■ Work order
Examine the listing below and state how many of its lines contain the word "right". Write only the number.

■ Source records
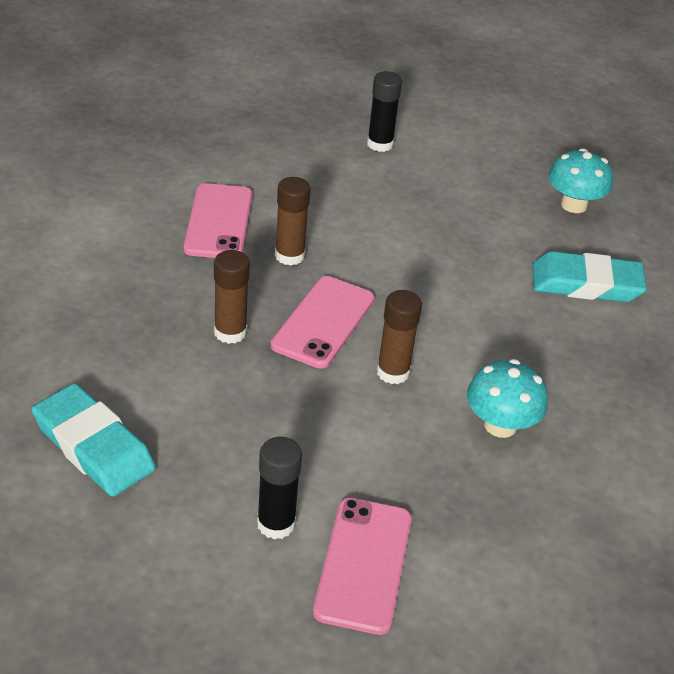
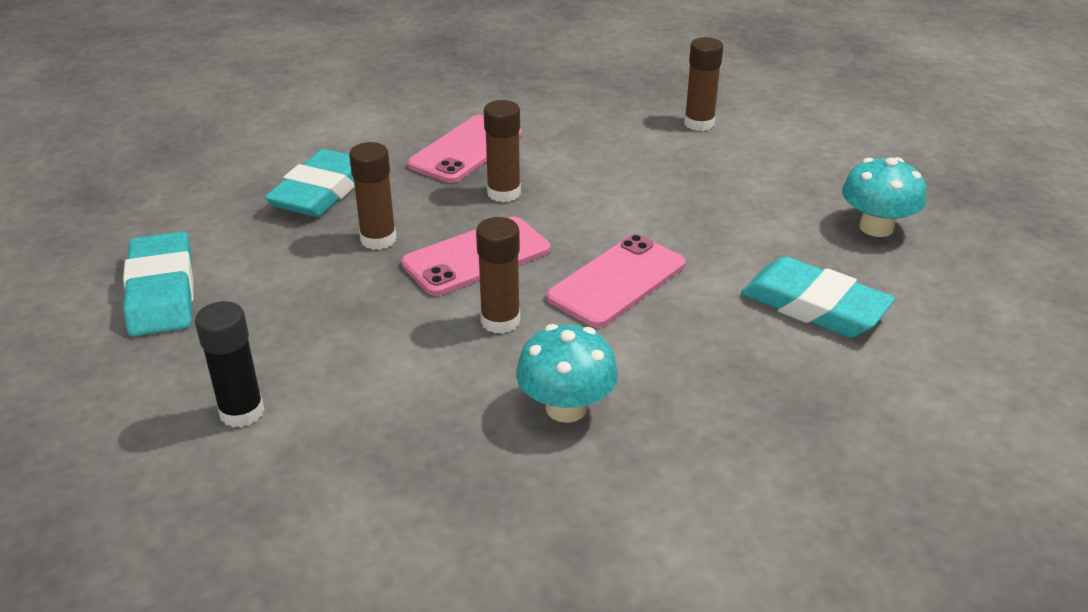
camera: 35 degrees right, 5 degrees down
(134, 301) = (321, 191): none -> turquoise eraser
(364, 564) = (282, 482): pink phone -> pink phone (617, 281)
(380, 144) = (699, 123): black glue stick -> brown glue stick

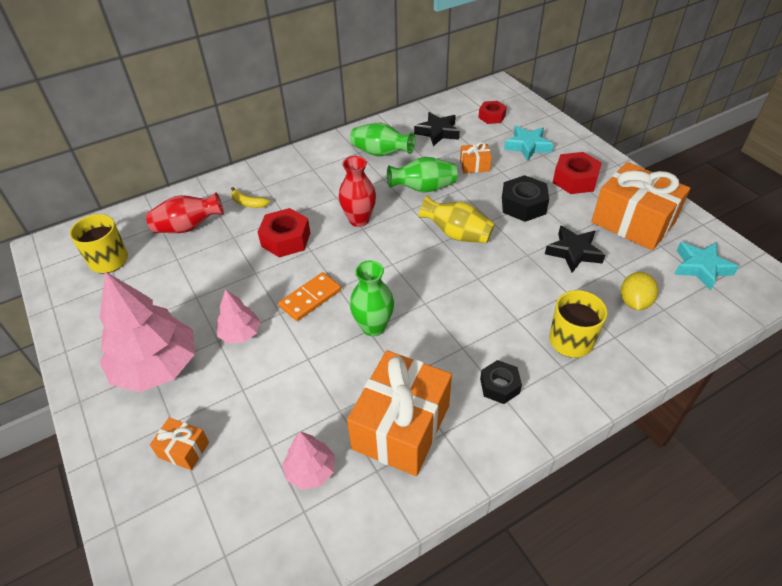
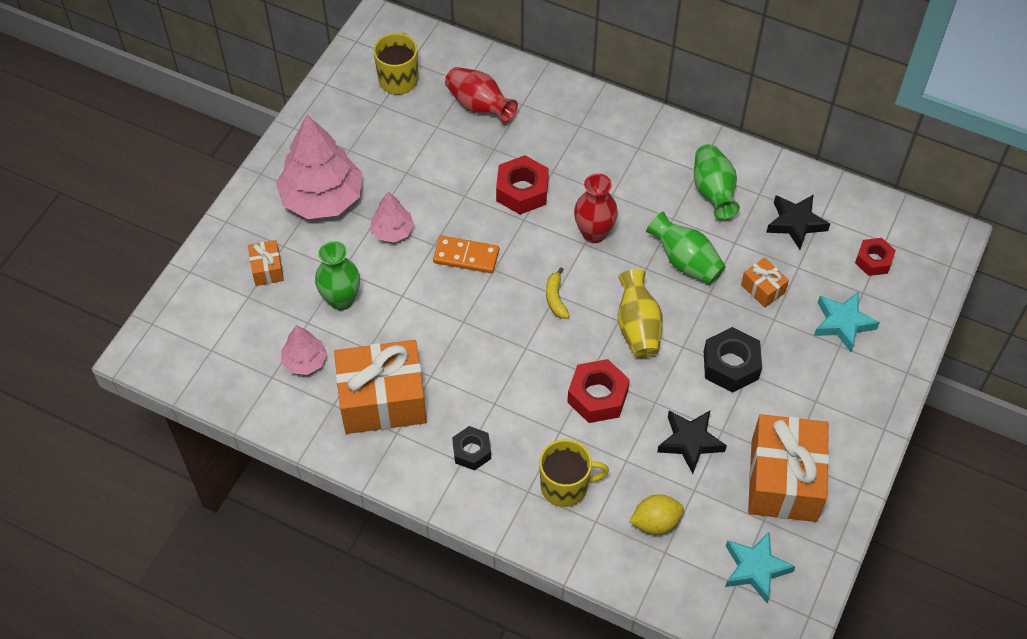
camera: 55 degrees right, 10 degrees up
(248, 203) = (546, 129): yellow banana -> yellow banana (556, 298)
(373, 327) = (468, 323): green vase -> green vase (341, 300)
(575, 180) = (816, 396): red nut -> red nut (597, 396)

■ Answer to the exercise
2